►

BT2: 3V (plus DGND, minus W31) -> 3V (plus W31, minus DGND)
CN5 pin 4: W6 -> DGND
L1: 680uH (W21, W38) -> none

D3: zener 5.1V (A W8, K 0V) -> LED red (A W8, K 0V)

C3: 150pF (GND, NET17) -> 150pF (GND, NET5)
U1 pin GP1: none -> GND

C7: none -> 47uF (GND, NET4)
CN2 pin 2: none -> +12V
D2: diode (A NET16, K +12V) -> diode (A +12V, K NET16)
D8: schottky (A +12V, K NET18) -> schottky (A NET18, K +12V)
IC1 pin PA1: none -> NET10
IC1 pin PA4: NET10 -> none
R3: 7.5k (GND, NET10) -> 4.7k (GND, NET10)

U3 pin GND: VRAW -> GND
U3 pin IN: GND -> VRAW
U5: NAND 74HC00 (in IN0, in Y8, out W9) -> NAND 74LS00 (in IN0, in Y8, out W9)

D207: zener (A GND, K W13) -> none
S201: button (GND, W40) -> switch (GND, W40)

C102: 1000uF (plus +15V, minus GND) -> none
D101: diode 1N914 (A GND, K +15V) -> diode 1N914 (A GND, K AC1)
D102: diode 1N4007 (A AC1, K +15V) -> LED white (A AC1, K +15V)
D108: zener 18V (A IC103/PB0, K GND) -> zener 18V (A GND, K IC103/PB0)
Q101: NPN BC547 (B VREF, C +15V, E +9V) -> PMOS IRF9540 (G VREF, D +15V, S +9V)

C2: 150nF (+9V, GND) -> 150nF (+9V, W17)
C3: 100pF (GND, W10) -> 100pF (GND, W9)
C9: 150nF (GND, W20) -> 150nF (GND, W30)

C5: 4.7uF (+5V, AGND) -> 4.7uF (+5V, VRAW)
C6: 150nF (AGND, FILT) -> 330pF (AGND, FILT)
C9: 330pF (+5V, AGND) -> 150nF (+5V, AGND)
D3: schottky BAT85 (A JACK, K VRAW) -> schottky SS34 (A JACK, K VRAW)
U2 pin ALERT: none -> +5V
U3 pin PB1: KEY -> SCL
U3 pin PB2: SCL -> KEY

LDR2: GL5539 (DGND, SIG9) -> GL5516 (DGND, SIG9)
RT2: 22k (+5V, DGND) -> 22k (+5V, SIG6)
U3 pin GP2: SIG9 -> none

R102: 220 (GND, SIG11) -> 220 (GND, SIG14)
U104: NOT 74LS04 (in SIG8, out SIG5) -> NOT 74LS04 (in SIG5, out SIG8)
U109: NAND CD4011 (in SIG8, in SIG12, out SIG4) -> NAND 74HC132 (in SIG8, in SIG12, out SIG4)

◄

> _WORK ORDER_: Collect each line above holding the string "NAND".

> _EXERCISE RESULT_:
U5: NAND 74HC00 (in IN0, in Y8, out W9) -> NAND 74LS00 (in IN0, in Y8, out W9)
U109: NAND CD4011 (in SIG8, in SIG12, out SIG4) -> NAND 74HC132 (in SIG8, in SIG12, out SIG4)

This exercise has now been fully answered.